▶ **Work to be completed**
Output the listing word for word, minus pictures.

Data extracts Start Marker

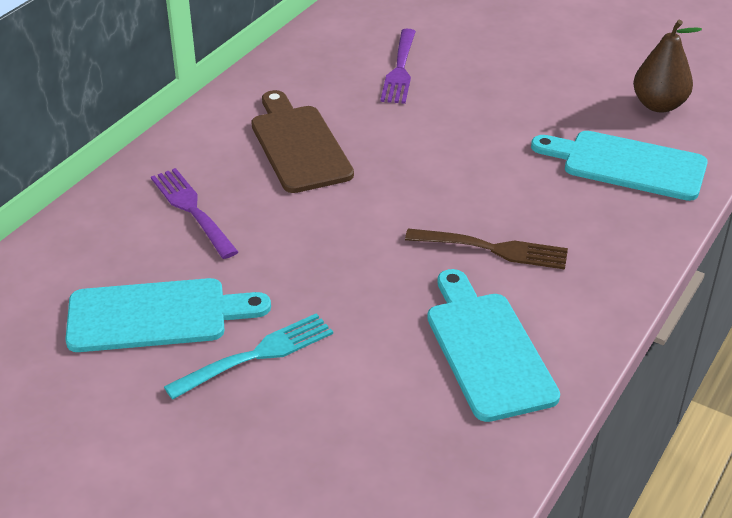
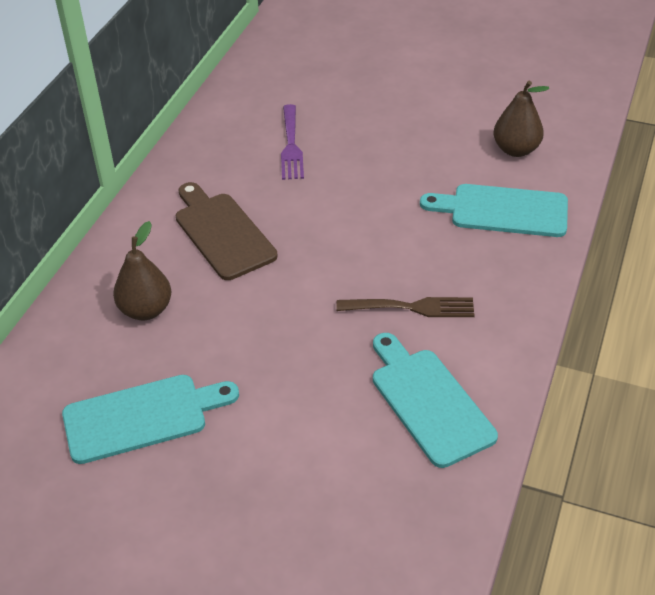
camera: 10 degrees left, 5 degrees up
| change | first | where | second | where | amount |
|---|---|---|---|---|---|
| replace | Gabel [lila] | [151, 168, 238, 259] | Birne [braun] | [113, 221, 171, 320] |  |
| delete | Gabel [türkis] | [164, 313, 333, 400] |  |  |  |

Data extracts End Marker

▶ **Finished exercise**
camera: 10 degrees left, 5 degrees up
| change | first | where | second | where | amount |
|---|---|---|---|---|---|
| replace | Gabel [lila] | [151, 168, 238, 259] | Birne [braun] | [113, 221, 171, 320] |  |
| delete | Gabel [türkis] | [164, 313, 333, 400] |  |  |  |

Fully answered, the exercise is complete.